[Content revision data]
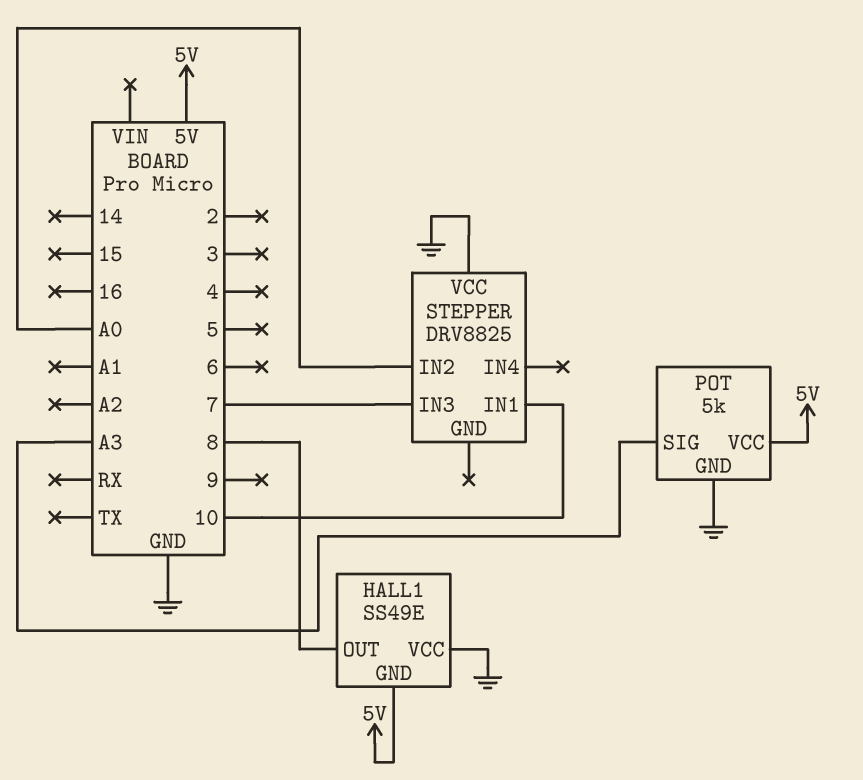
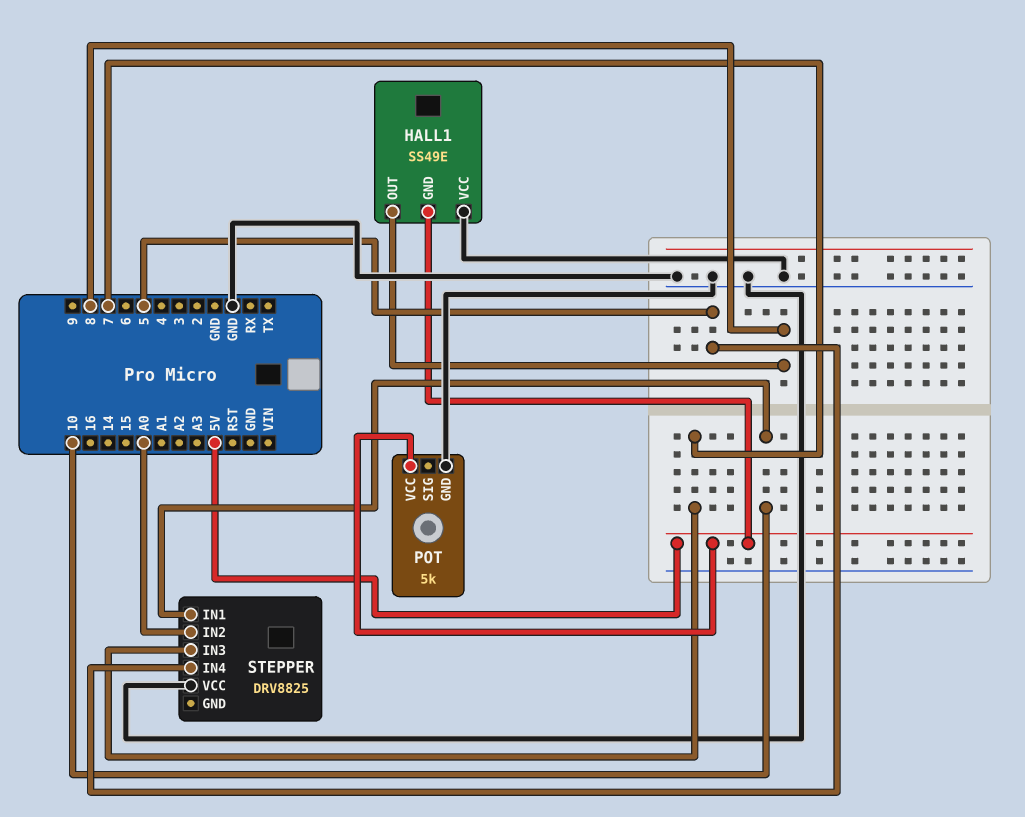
POT pin SIG: A3 -> none
STEPPER pin IN4: none -> 5

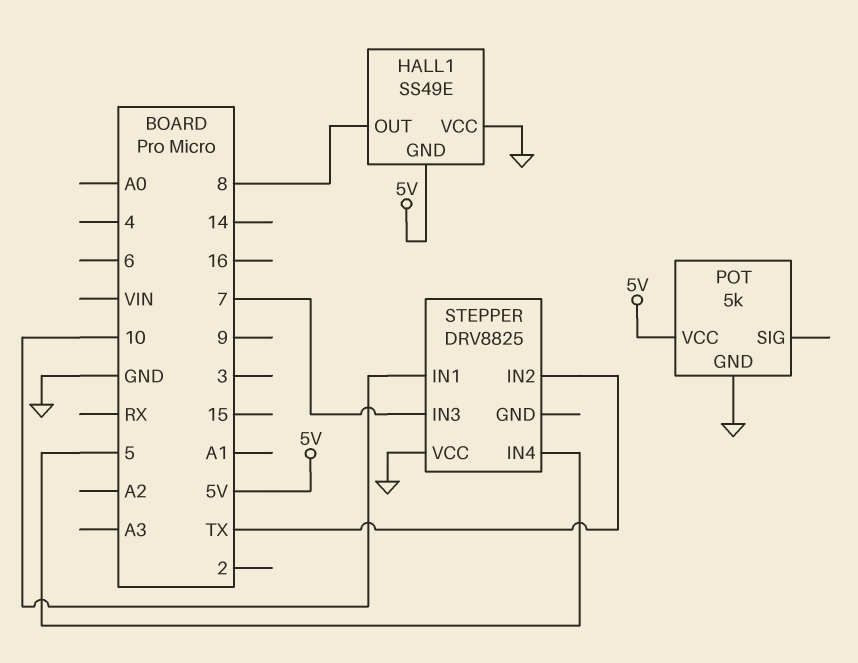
STEPPER pin IN2: A0 -> TX

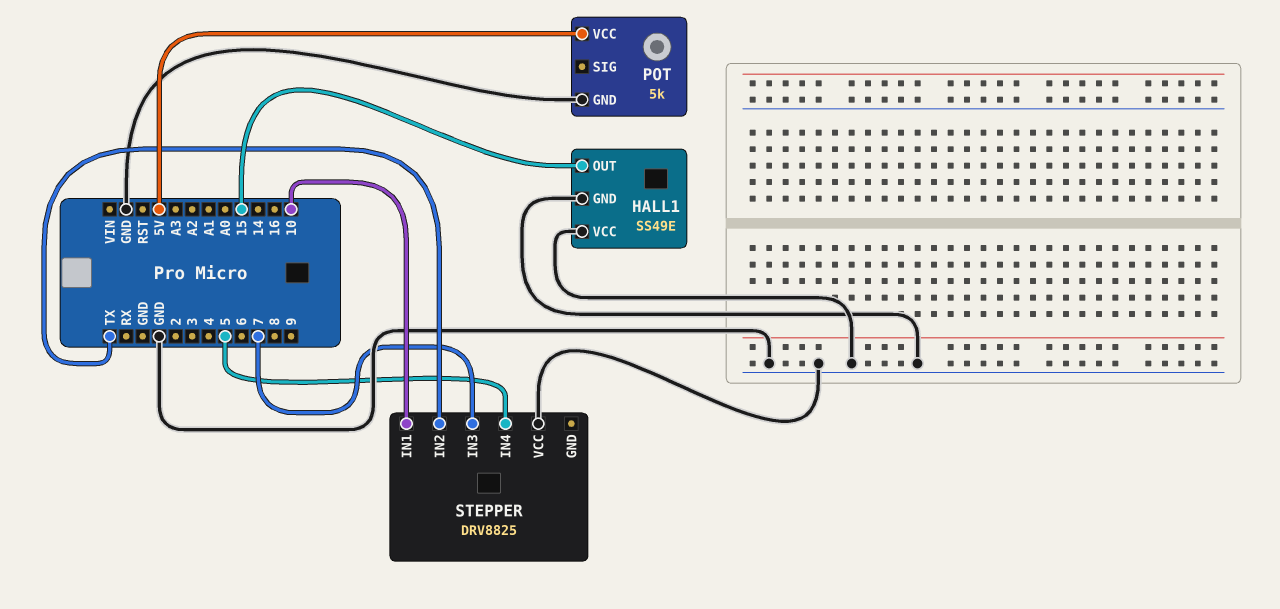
HALL1 pin GND: 5V -> GND
HALL1 pin OUT: 8 -> 15

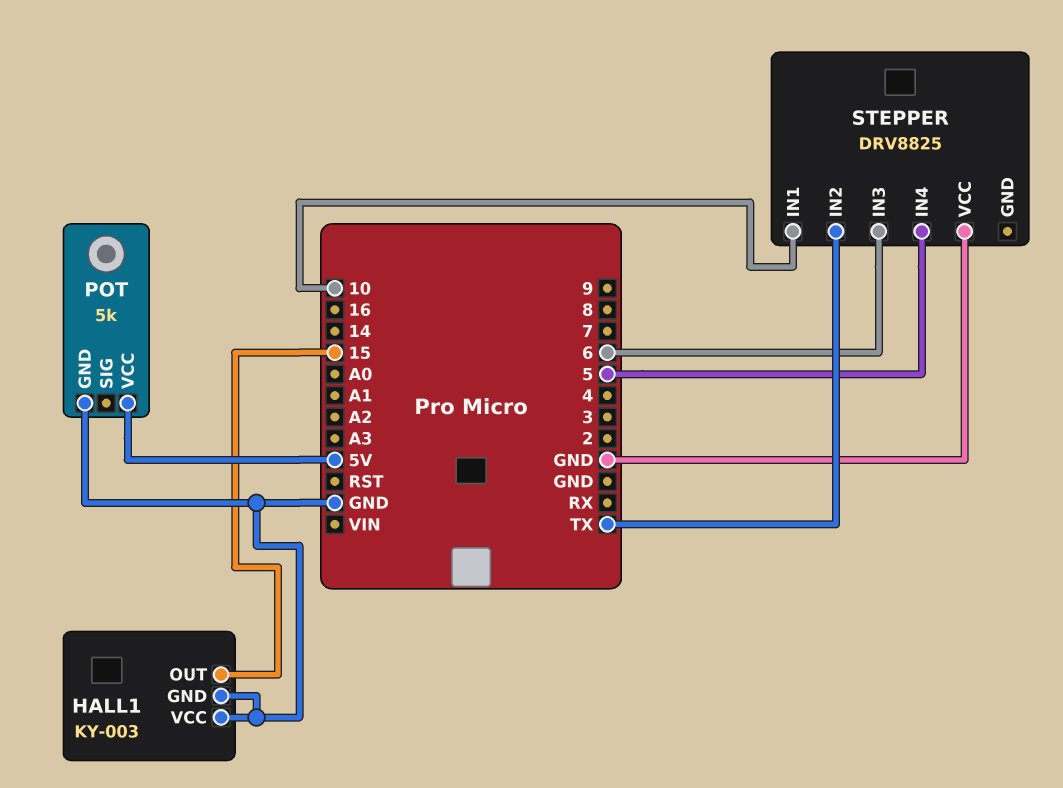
HALL1: SS49E -> KY-003
STEPPER pin IN3: 7 -> 6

## YOUR ASSIGNMENT
Would you copy every entry exactly as it stands, leaving out the pictures?

## EXERCISE OUTPUT
POT pin SIG: A3 -> none
STEPPER pin IN4: none -> 5

STEPPER pin IN2: A0 -> TX

HALL1 pin GND: 5V -> GND
HALL1 pin OUT: 8 -> 15

HALL1: SS49E -> KY-003
STEPPER pin IN3: 7 -> 6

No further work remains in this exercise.